▸ Data extract:
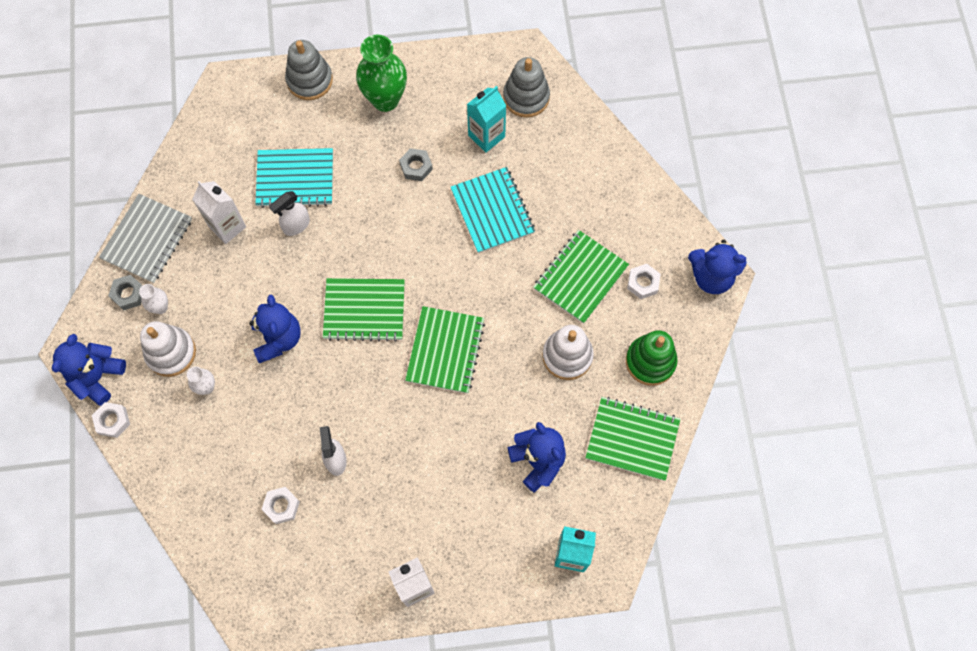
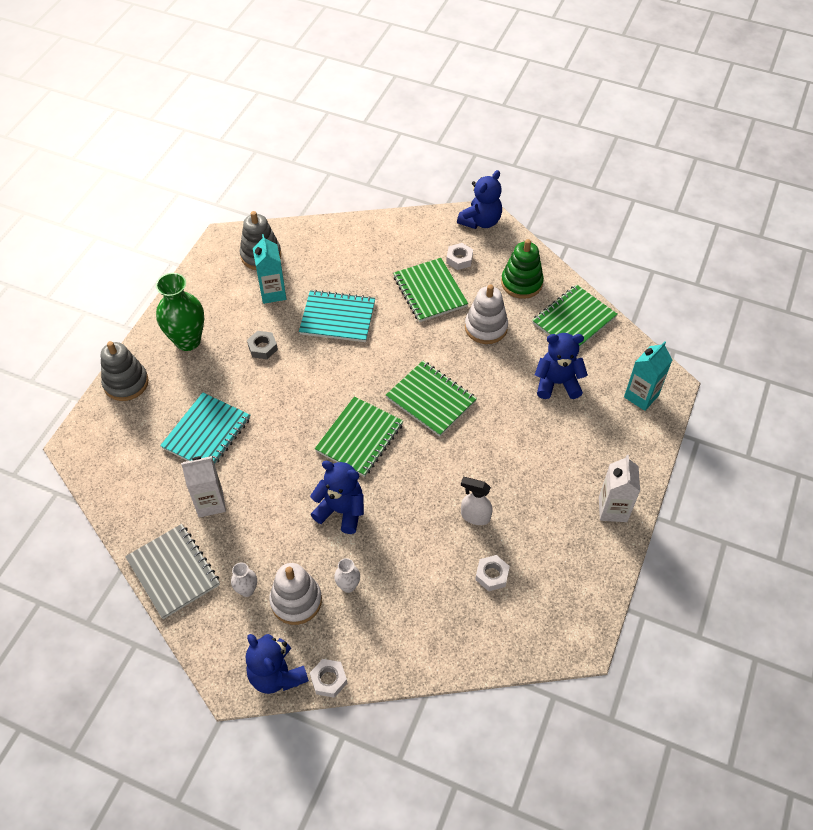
camera: 60 degrees left, 15 degrees down
(128, 294) = (215, 611): grey nut -> none
(296, 225) = (249, 451): white spray bottle -> none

▸ Task brief: Go through the material and copy each line in which the word "none" occurs.

▸ Written reply:
(128, 294) = (215, 611): grey nut -> none
(296, 225) = (249, 451): white spray bottle -> none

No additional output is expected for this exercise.